__About this task__.
Without the images, reproduce every entry exactly.

__Extracted data__.

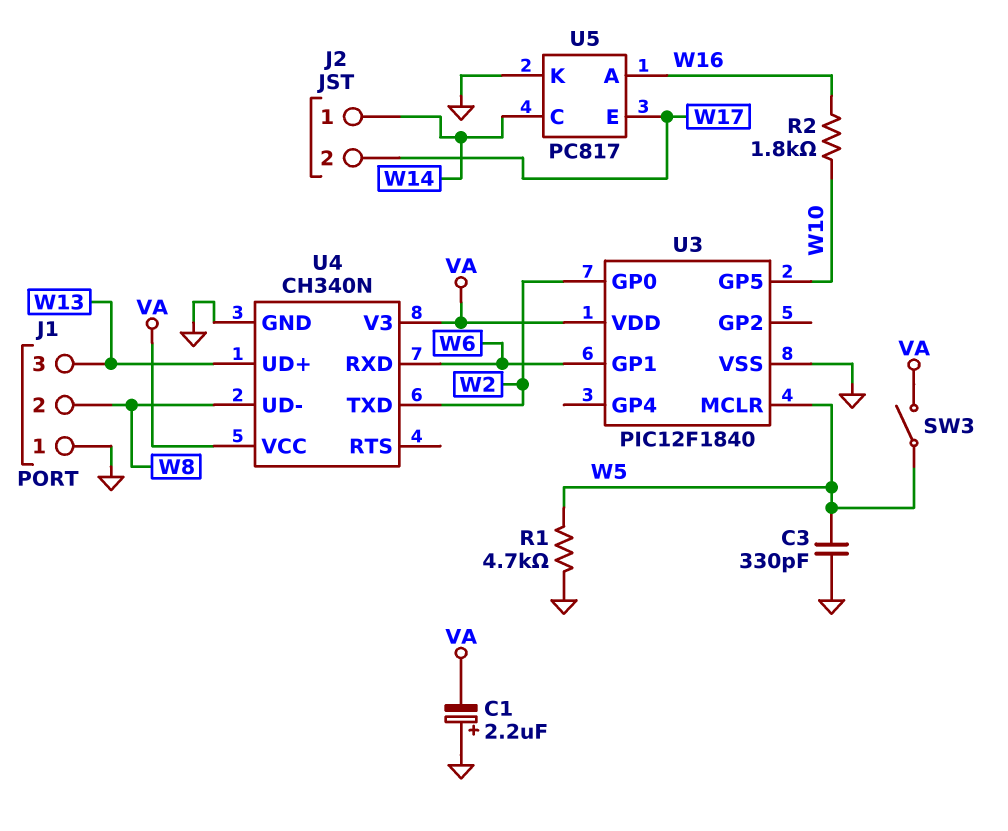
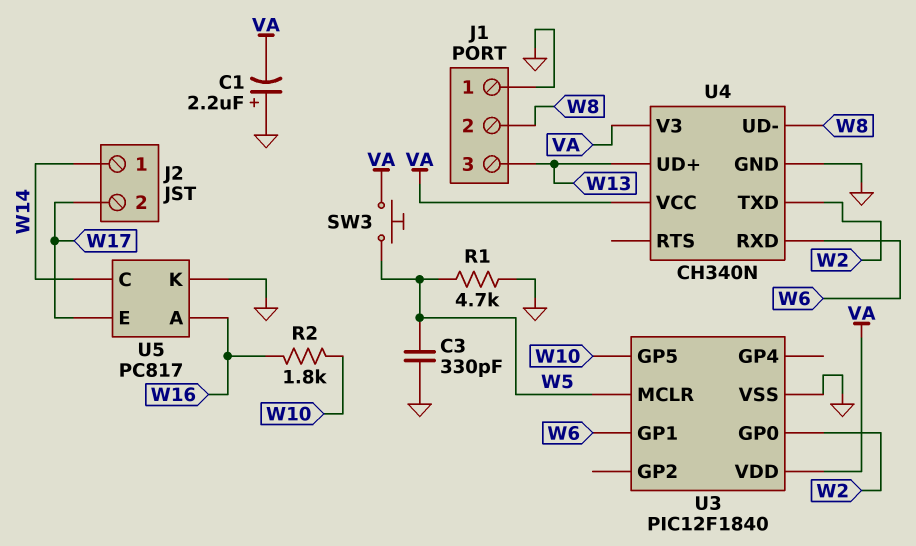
SW3: switch (VA, W5) -> button (VA, W5)

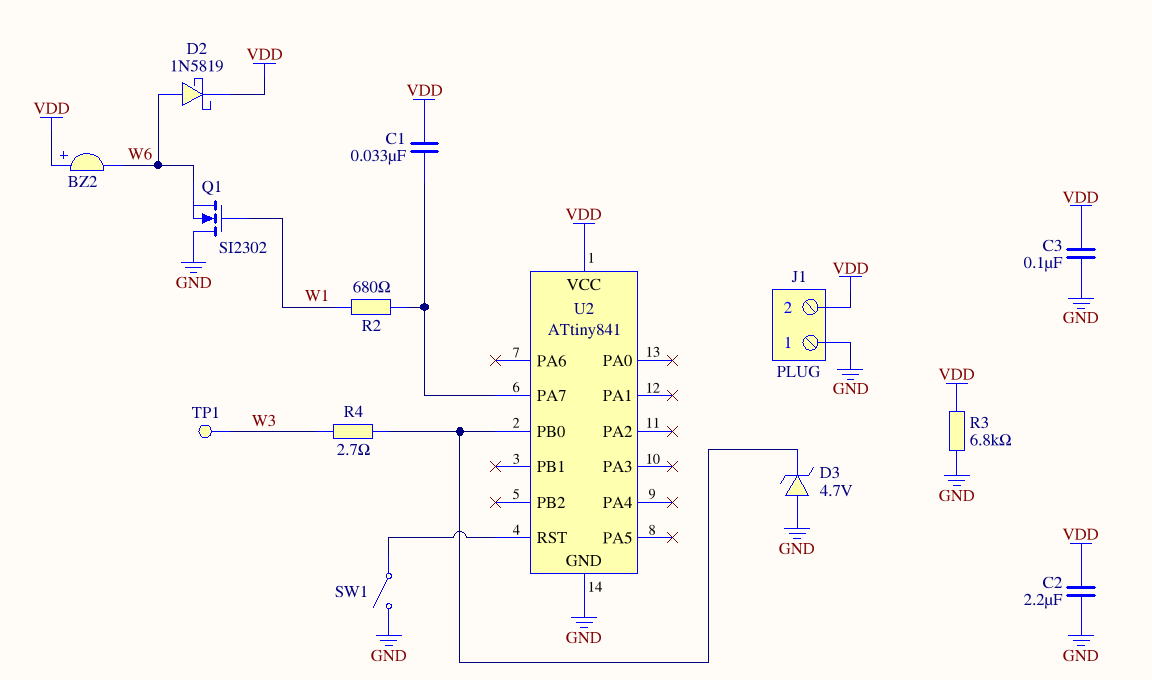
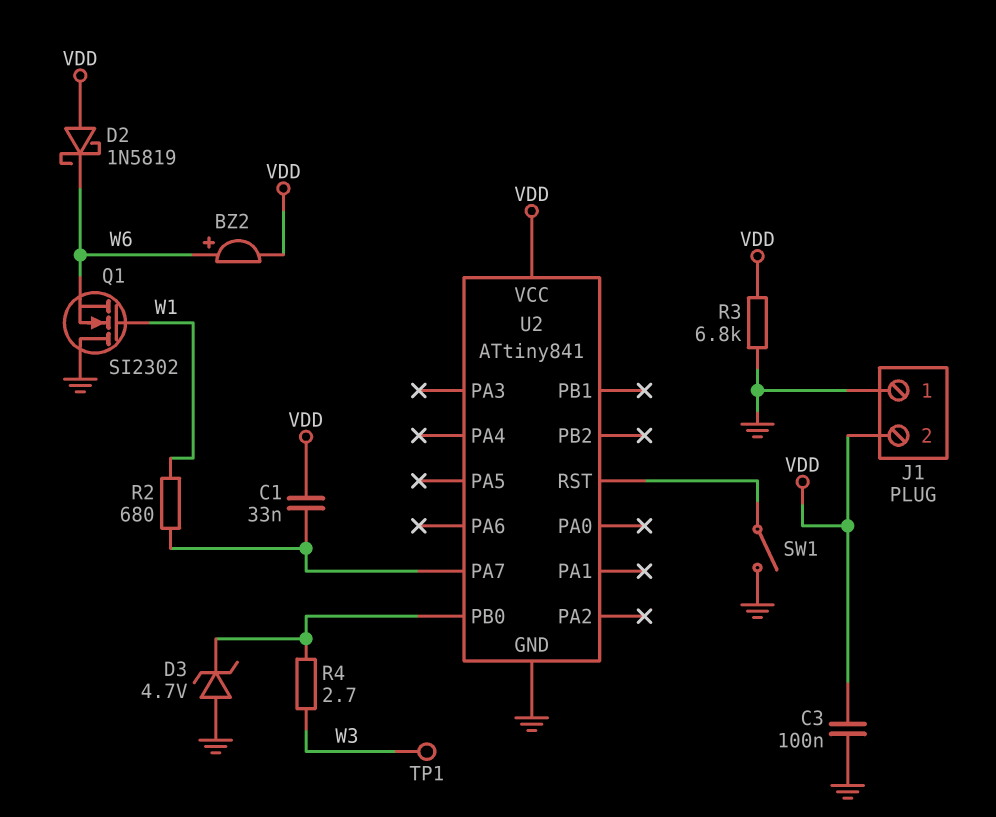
BZ2: buzzer (plus VDD, minus W6) -> buzzer (plus W6, minus VDD)
C2: 2.2uF (GND, VDD) -> none
D2: schottky 1N5819 (A W6, K VDD) -> schottky 1N5819 (A VDD, K W6)

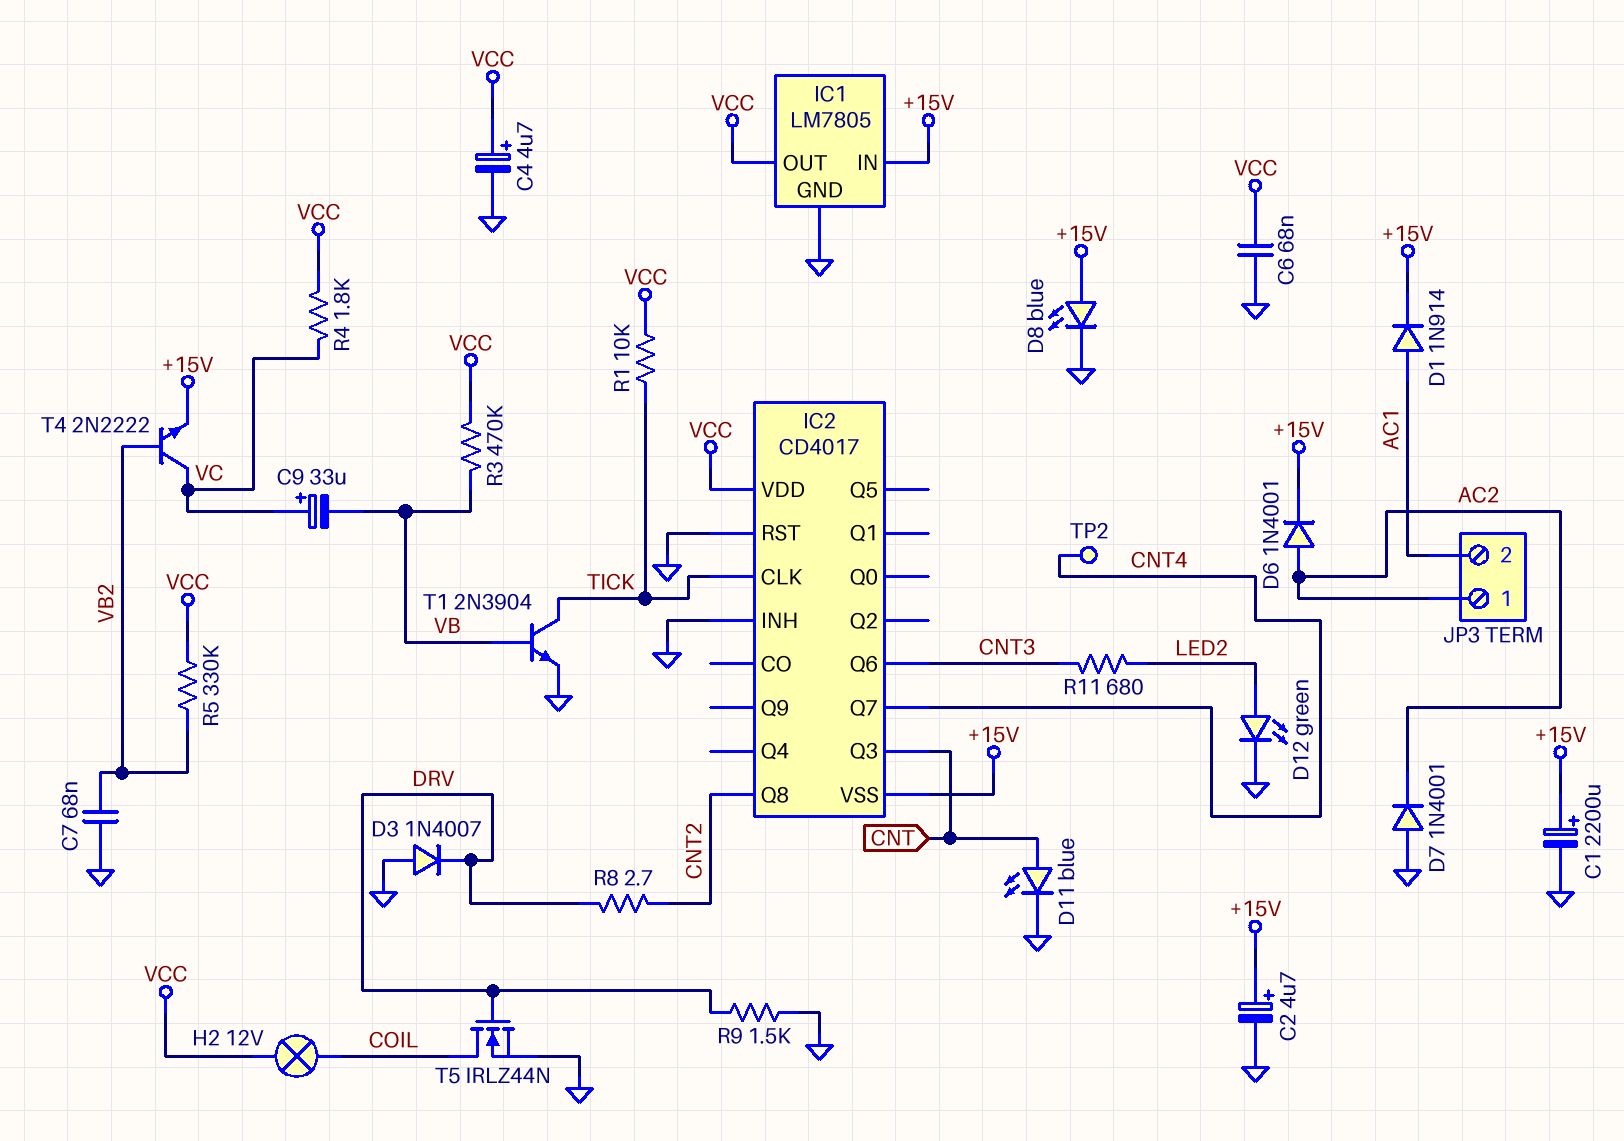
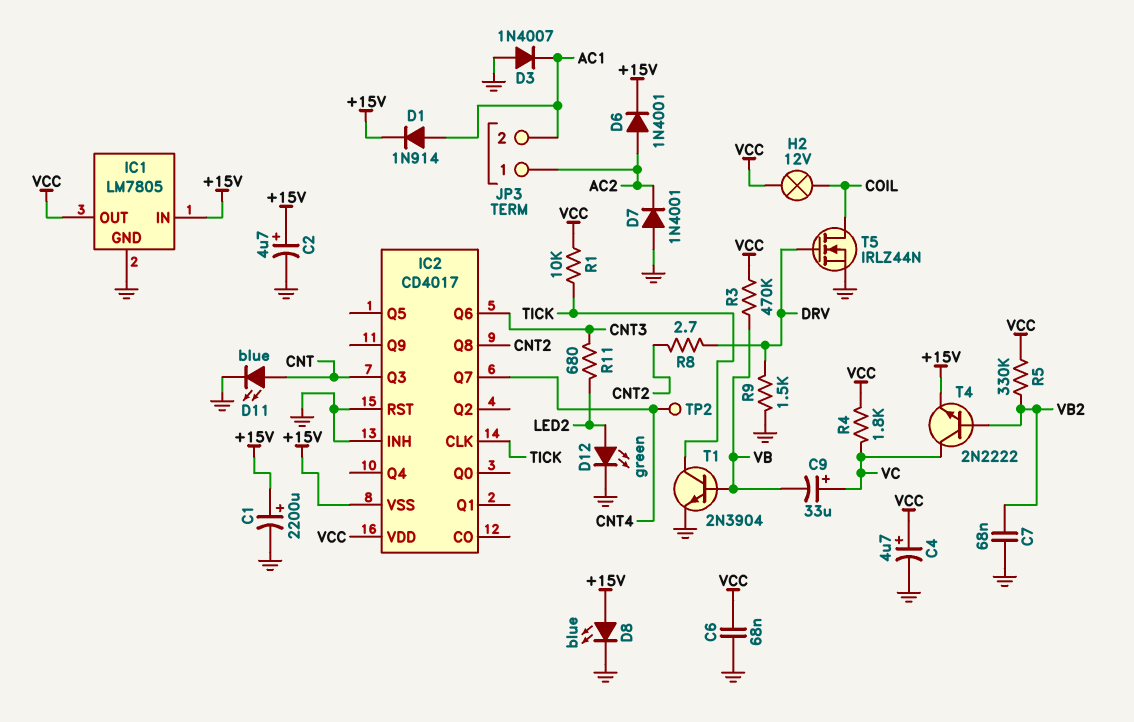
D3: diode 1N4007 (A GND, K DRV) -> diode 1N4007 (A GND, K AC1)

__Exercise output__.
SW3: switch (VA, W5) -> button (VA, W5)

BZ2: buzzer (plus VDD, minus W6) -> buzzer (plus W6, minus VDD)
C2: 2.2uF (GND, VDD) -> none
D2: schottky 1N5819 (A W6, K VDD) -> schottky 1N5819 (A VDD, K W6)

D3: diode 1N4007 (A GND, K DRV) -> diode 1N4007 (A GND, K AC1)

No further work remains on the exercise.